▶ _MATERIAL SUPPLIED_
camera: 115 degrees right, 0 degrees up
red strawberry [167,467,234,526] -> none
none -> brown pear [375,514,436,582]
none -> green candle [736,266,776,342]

...

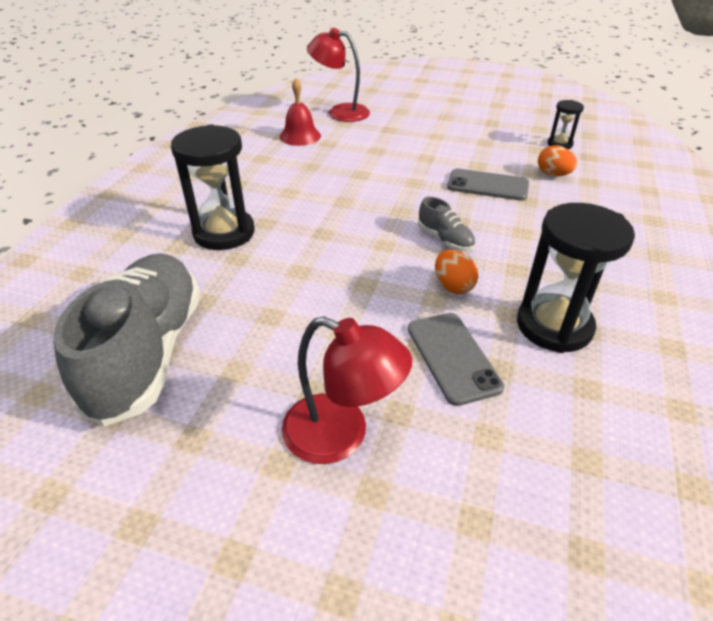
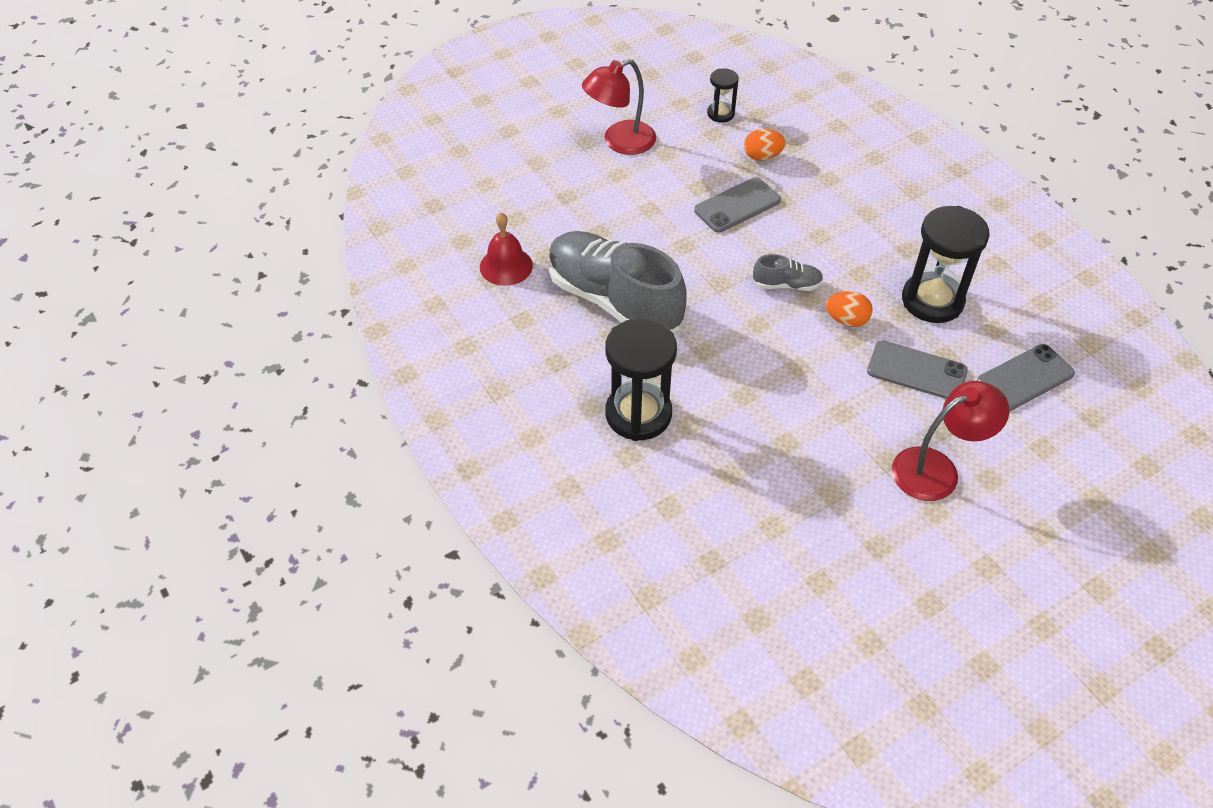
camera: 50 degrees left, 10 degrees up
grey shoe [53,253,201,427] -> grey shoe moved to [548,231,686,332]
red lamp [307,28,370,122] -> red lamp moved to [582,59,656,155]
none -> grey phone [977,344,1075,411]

--

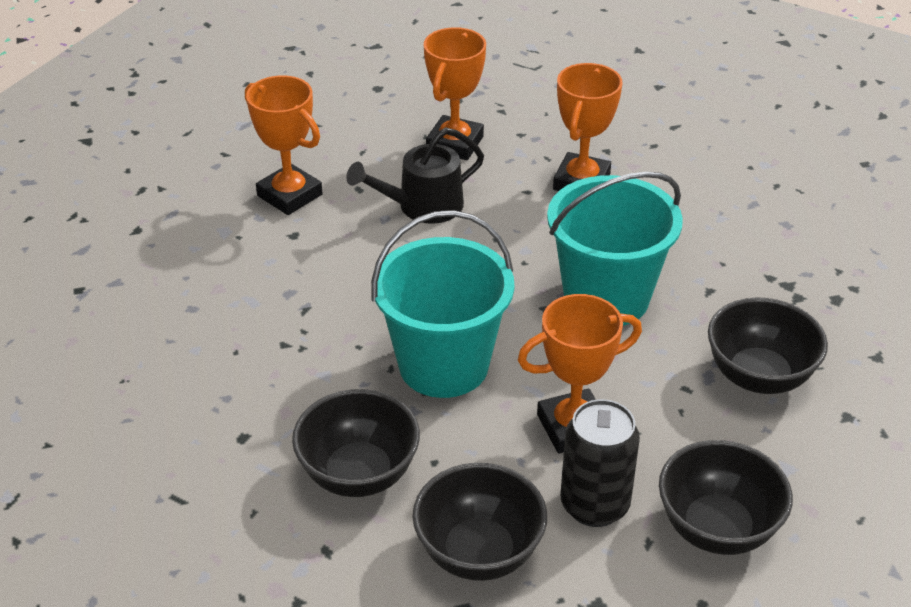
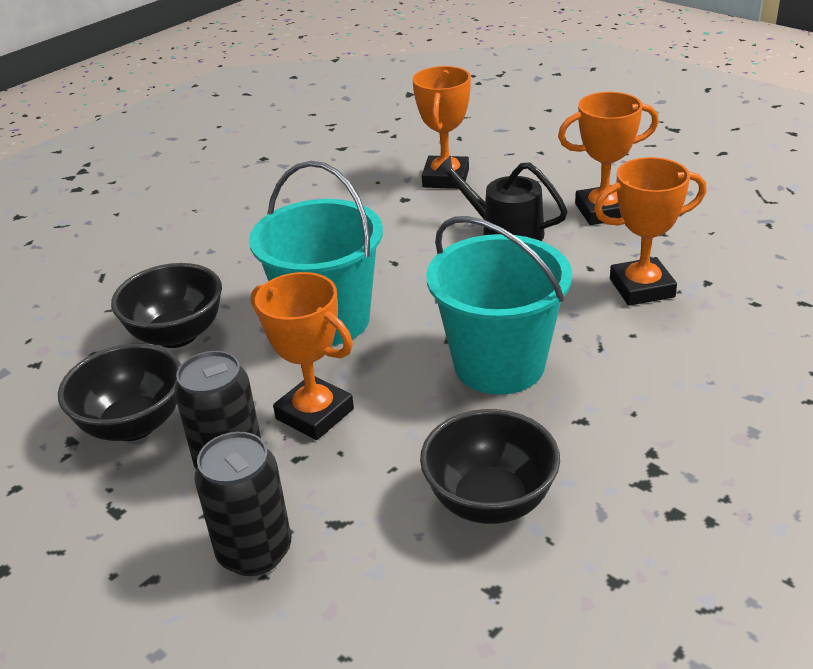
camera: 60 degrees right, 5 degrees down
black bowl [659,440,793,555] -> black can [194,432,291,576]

▶ _AIM OF THE TASK_
From the listing above, output exactly the run of lines that starts with the line containing "camera: 60 degrees right, 5 degrees down" and ends with the line containing "black bowl [659,440,793,555]".

▶ _ANSWER AREA_
camera: 60 degrees right, 5 degrees down
black bowl [659,440,793,555] -> black can [194,432,291,576]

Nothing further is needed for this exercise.